▶ [TASK DIRECTIONS]: Whenever a line below mentions the word "heart", that line should be copied.

▬▬▬▬▬▬

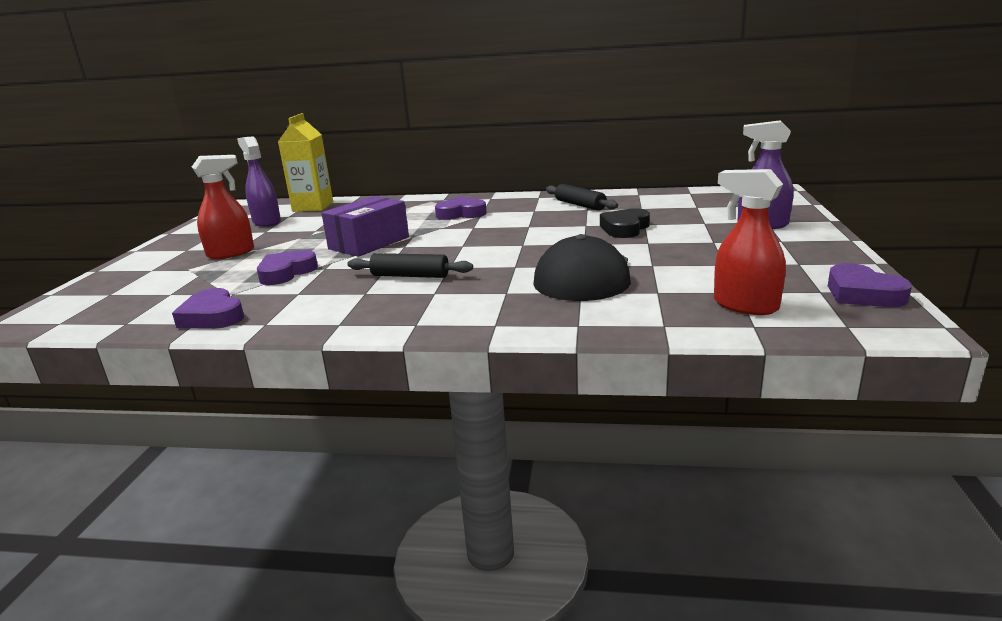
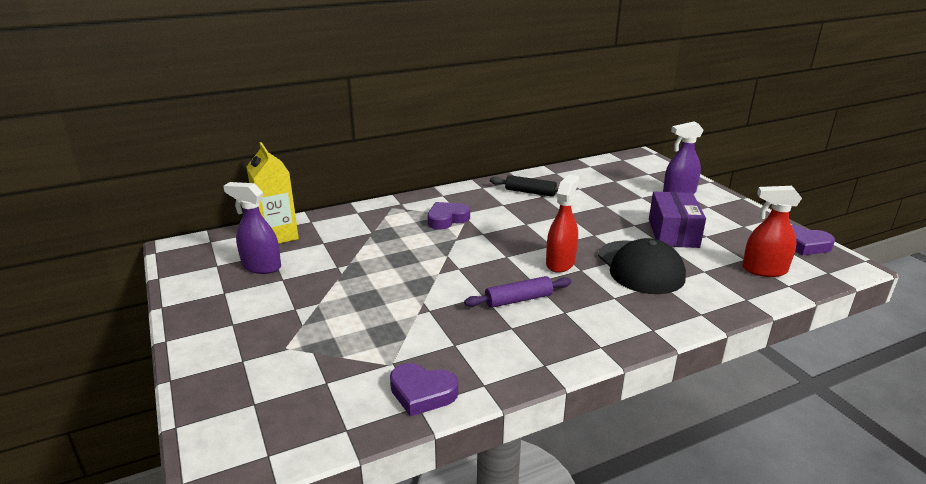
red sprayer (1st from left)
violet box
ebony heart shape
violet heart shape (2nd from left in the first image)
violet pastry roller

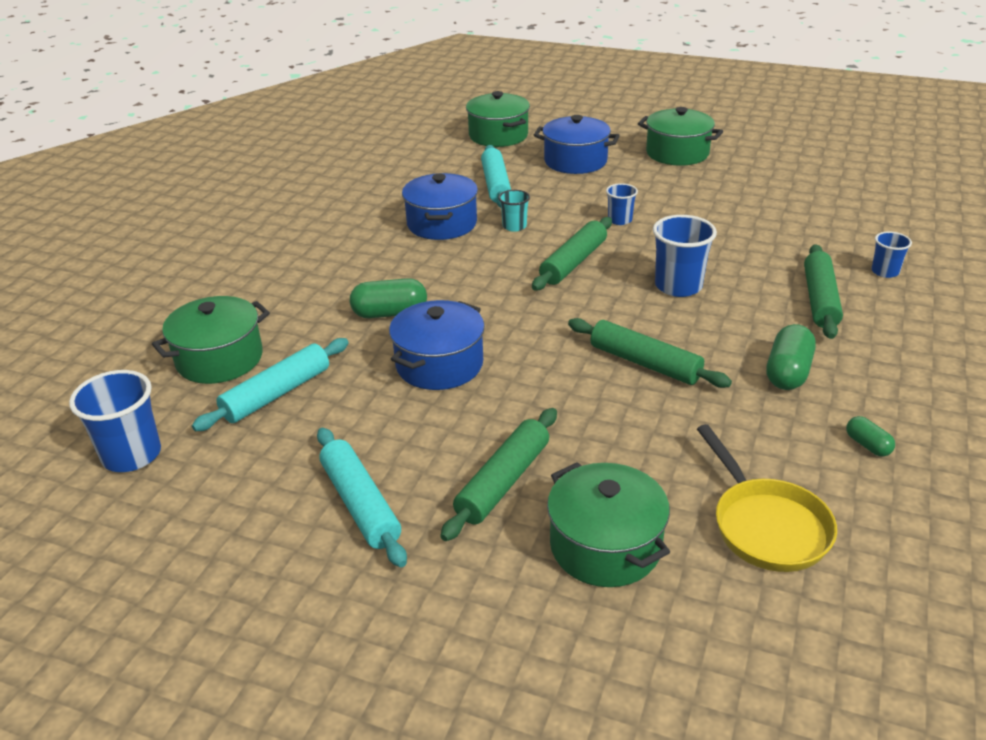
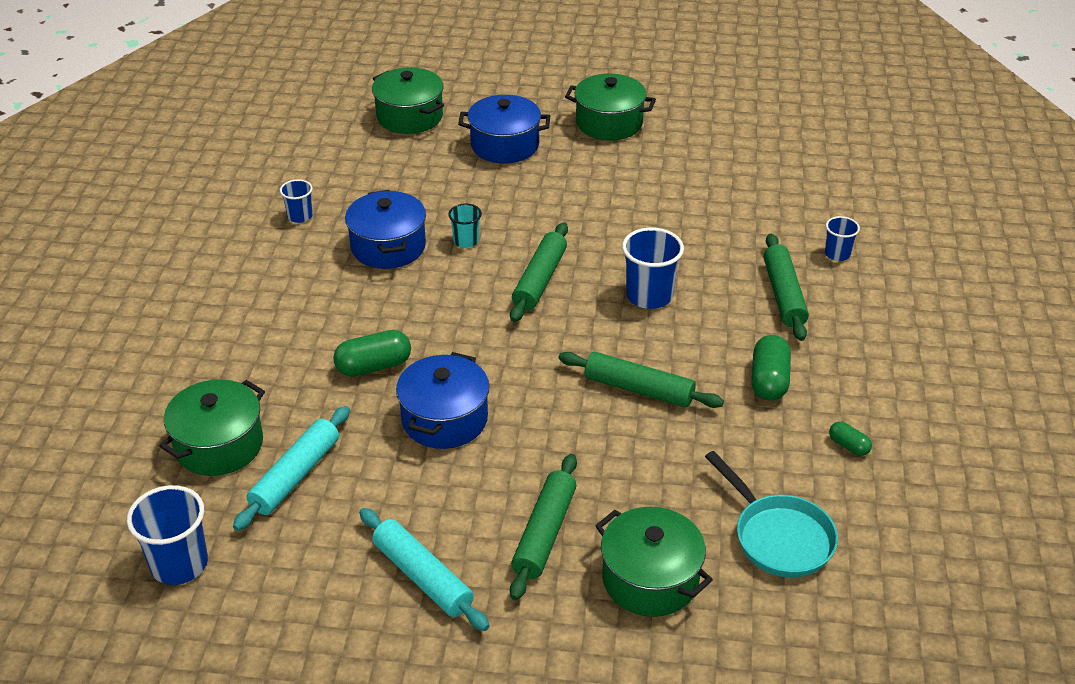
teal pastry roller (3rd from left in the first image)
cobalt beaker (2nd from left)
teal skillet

▬▬▬▬▬▬

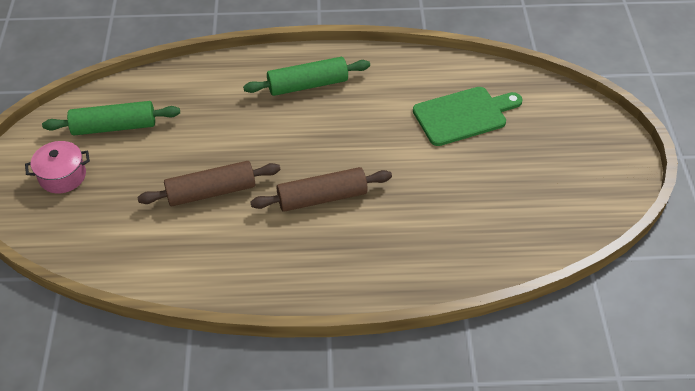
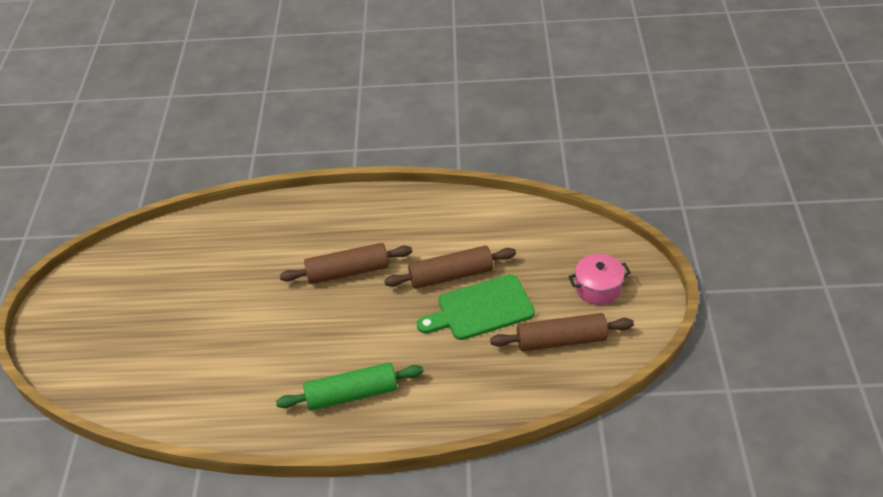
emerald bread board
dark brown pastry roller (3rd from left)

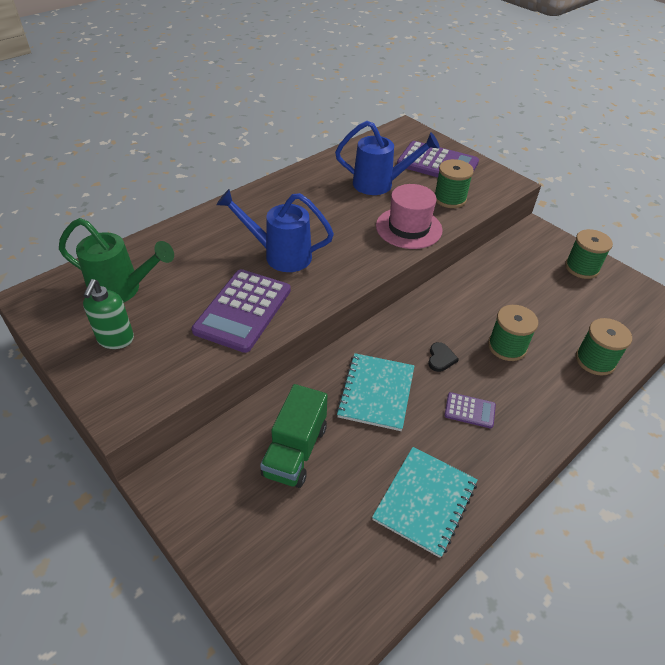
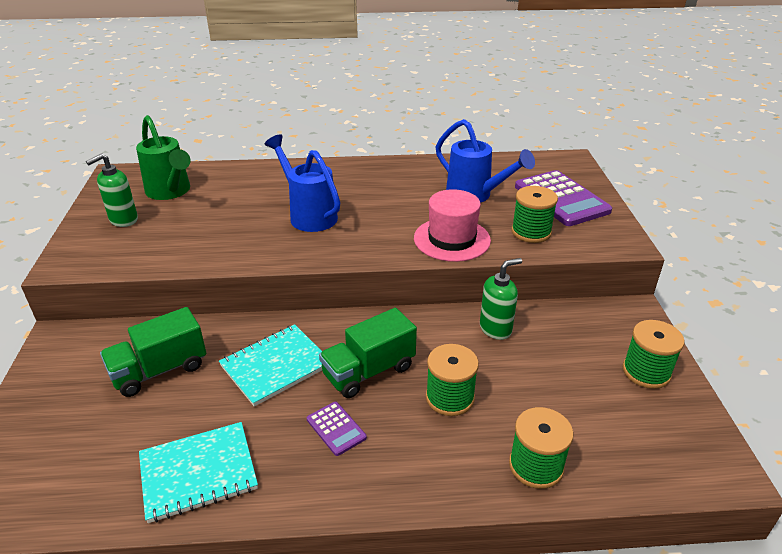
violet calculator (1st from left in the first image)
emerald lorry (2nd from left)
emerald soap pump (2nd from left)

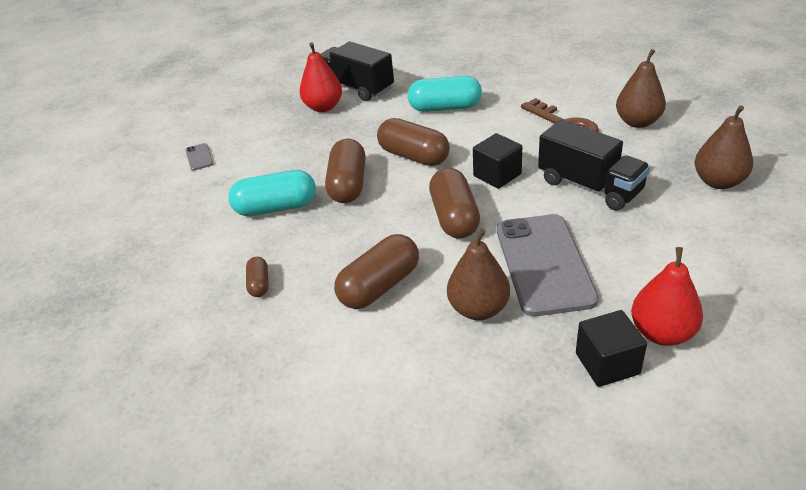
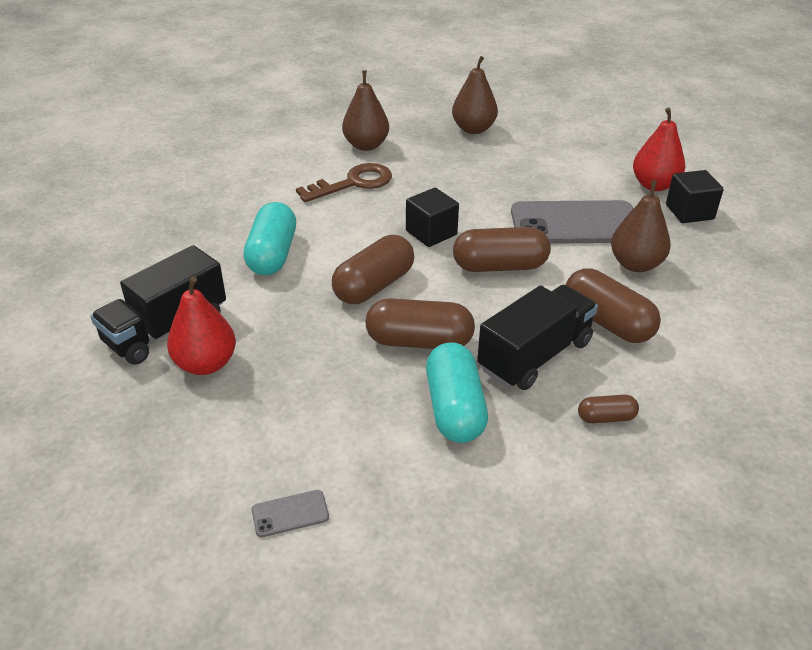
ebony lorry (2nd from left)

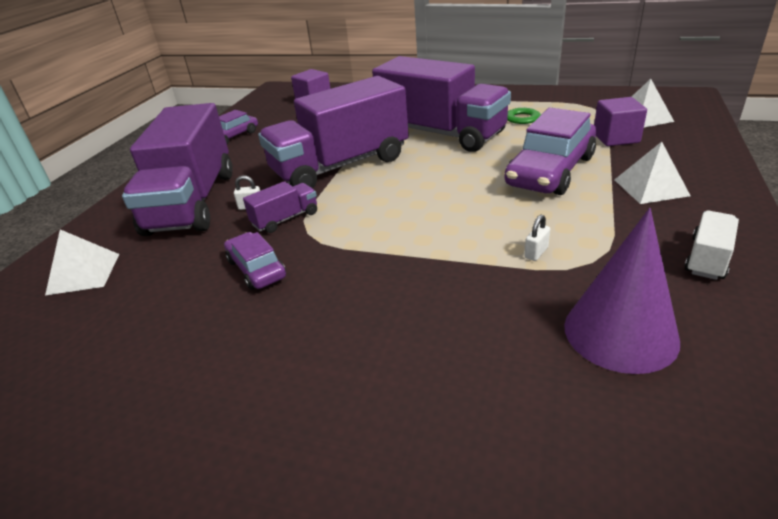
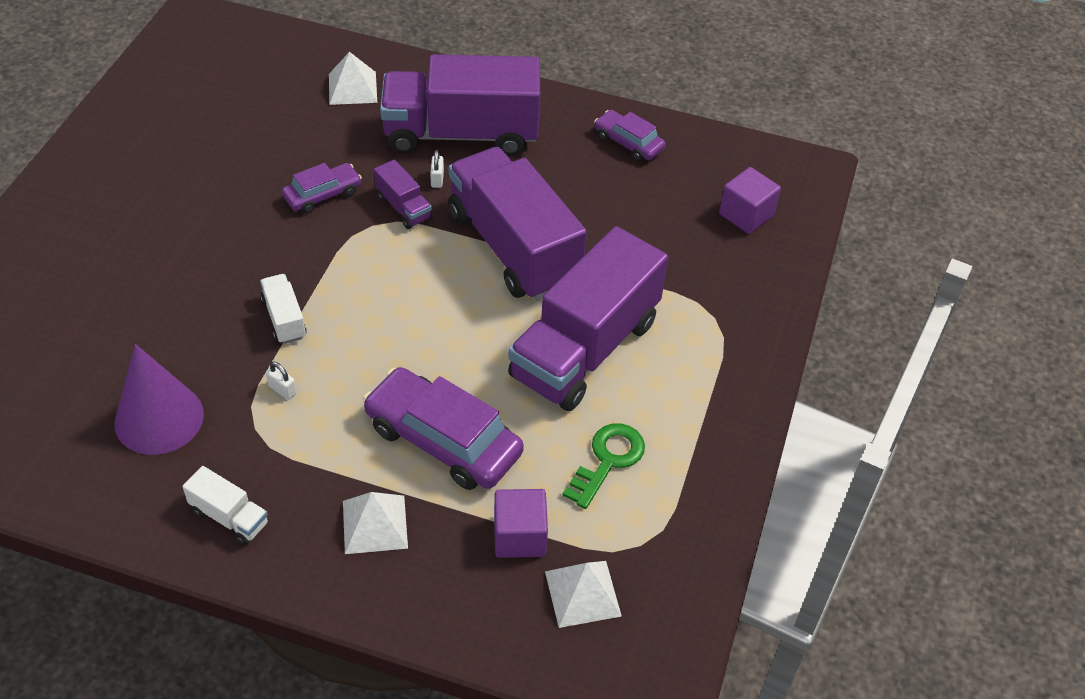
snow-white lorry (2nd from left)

▬▬▬▬▬▬

▶ [EXERCISE RESULT]:
ebony heart shape
violet heart shape (2nd from left in the first image)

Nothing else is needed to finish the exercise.